- TASK STATEMENT: A word-for-word copy of the records below is needed, without the images.

DATA FOR THE TASK START

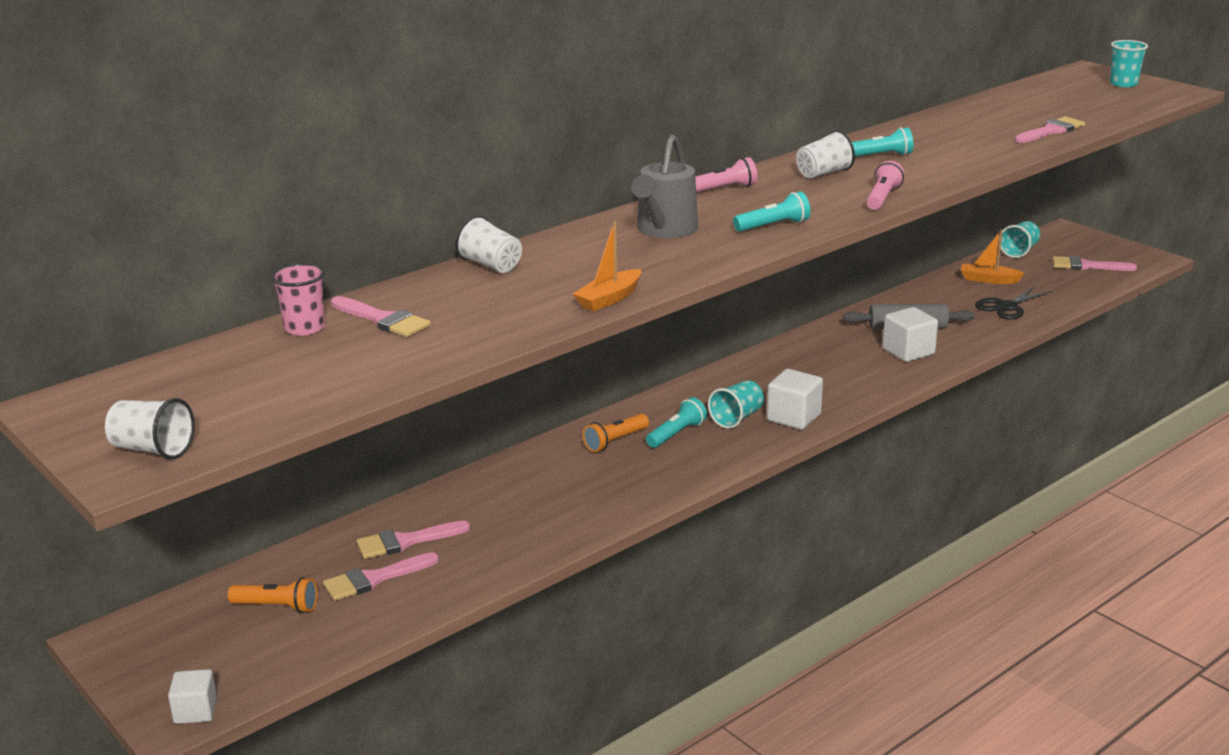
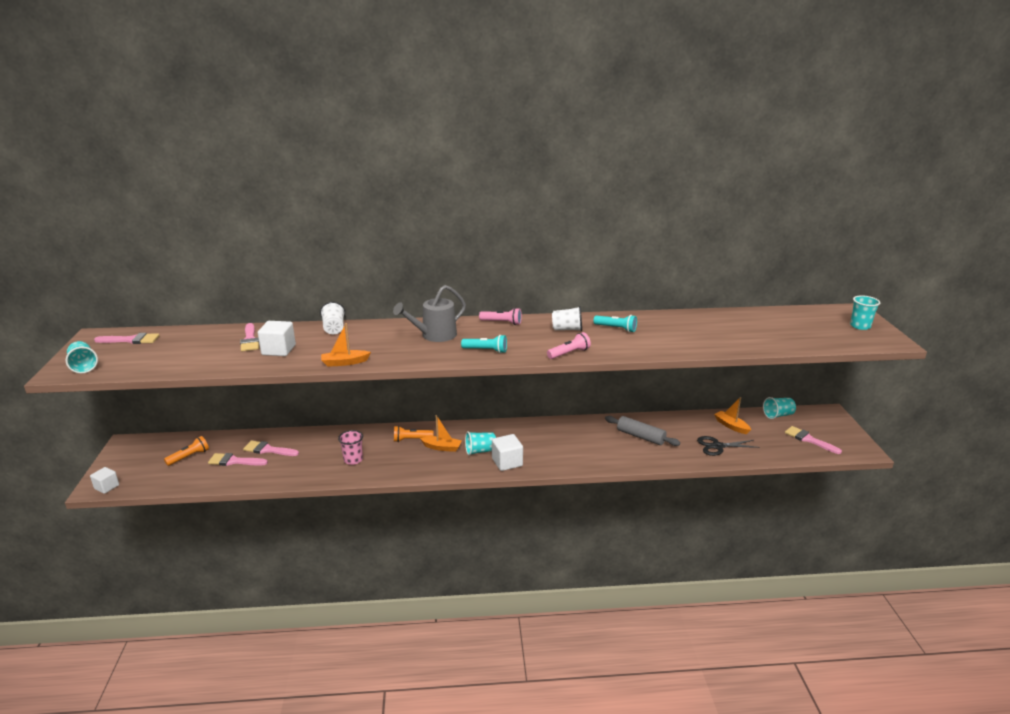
camera: 35 degrees right, 0 degrees up
(153, 449) = (83, 366): white cup -> turquoise cup
(277, 607) = (189, 457): orange flashlight -> orange flashlight turned 90 degrees counterclockwise
(304, 328) = (219, 333): pink cup -> pink cup (353, 460)
(676, 434) = (442, 447): turquoise flashlight -> orange boat
(908, 351) = (620, 450): white cube -> white cube (278, 350)
(1051, 131) = (748, 343): pink brush -> pink brush (131, 340)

DATA FOR THE TASK END

- THE ANSWER:
camera: 35 degrees right, 0 degrees up
(153, 449) = (83, 366): white cup -> turquoise cup
(277, 607) = (189, 457): orange flashlight -> orange flashlight turned 90 degrees counterclockwise
(304, 328) = (219, 333): pink cup -> pink cup (353, 460)
(676, 434) = (442, 447): turquoise flashlight -> orange boat
(908, 351) = (620, 450): white cube -> white cube (278, 350)
(1051, 131) = (748, 343): pink brush -> pink brush (131, 340)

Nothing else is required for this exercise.